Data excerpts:
┏━━

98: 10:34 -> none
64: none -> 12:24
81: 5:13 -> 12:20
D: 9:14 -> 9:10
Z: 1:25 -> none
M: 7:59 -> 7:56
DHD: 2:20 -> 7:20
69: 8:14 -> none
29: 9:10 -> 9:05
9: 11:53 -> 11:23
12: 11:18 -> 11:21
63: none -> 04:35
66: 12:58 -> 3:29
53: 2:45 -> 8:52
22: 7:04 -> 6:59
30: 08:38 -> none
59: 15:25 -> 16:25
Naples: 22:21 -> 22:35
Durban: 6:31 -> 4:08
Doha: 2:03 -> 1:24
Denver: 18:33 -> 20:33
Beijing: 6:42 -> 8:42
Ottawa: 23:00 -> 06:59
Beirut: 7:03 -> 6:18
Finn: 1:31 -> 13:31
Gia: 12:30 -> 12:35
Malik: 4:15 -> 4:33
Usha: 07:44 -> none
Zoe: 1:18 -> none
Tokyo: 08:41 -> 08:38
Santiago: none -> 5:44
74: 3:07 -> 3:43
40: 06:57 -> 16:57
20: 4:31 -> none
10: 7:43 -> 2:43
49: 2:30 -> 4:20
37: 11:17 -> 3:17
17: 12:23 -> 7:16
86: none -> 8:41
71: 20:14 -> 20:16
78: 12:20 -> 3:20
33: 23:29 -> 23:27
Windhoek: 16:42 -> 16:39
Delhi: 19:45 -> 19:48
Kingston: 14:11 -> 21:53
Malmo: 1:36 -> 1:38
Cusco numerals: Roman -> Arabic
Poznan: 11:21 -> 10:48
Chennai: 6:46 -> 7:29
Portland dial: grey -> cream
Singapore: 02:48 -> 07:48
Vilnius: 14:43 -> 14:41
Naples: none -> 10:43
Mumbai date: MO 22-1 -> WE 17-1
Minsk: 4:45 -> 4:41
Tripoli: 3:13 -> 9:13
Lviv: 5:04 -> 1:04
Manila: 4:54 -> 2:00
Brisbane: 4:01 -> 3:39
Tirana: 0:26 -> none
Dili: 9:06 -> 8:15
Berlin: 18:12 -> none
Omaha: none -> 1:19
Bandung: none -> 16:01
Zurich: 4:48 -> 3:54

┗━━

◆ Task details ◆
Copy out all of the rows above without any changes.

◆ Final result ◆
98: 10:34 -> none
64: none -> 12:24
81: 5:13 -> 12:20
D: 9:14 -> 9:10
Z: 1:25 -> none
M: 7:59 -> 7:56
DHD: 2:20 -> 7:20
69: 8:14 -> none
29: 9:10 -> 9:05
9: 11:53 -> 11:23
12: 11:18 -> 11:21
63: none -> 04:35
66: 12:58 -> 3:29
53: 2:45 -> 8:52
22: 7:04 -> 6:59
30: 08:38 -> none
59: 15:25 -> 16:25
Naples: 22:21 -> 22:35
Durban: 6:31 -> 4:08
Doha: 2:03 -> 1:24
Denver: 18:33 -> 20:33
Beijing: 6:42 -> 8:42
Ottawa: 23:00 -> 06:59
Beirut: 7:03 -> 6:18
Finn: 1:31 -> 13:31
Gia: 12:30 -> 12:35
Malik: 4:15 -> 4:33
Usha: 07:44 -> none
Zoe: 1:18 -> none
Tokyo: 08:41 -> 08:38
Santiago: none -> 5:44
74: 3:07 -> 3:43
40: 06:57 -> 16:57
20: 4:31 -> none
10: 7:43 -> 2:43
49: 2:30 -> 4:20
37: 11:17 -> 3:17
17: 12:23 -> 7:16
86: none -> 8:41
71: 20:14 -> 20:16
78: 12:20 -> 3:20
33: 23:29 -> 23:27
Windhoek: 16:42 -> 16:39
Delhi: 19:45 -> 19:48
Kingston: 14:11 -> 21:53
Malmo: 1:36 -> 1:38
Cusco numerals: Roman -> Arabic
Poznan: 11:21 -> 10:48
Chennai: 6:46 -> 7:29
Portland dial: grey -> cream
Singapore: 02:48 -> 07:48
Vilnius: 14:43 -> 14:41
Naples: none -> 10:43
Mumbai date: MO 22-1 -> WE 17-1
Minsk: 4:45 -> 4:41
Tripoli: 3:13 -> 9:13
Lviv: 5:04 -> 1:04
Manila: 4:54 -> 2:00
Brisbane: 4:01 -> 3:39
Tirana: 0:26 -> none
Dili: 9:06 -> 8:15
Berlin: 18:12 -> none
Omaha: none -> 1:19
Bandung: none -> 16:01
Zurich: 4:48 -> 3:54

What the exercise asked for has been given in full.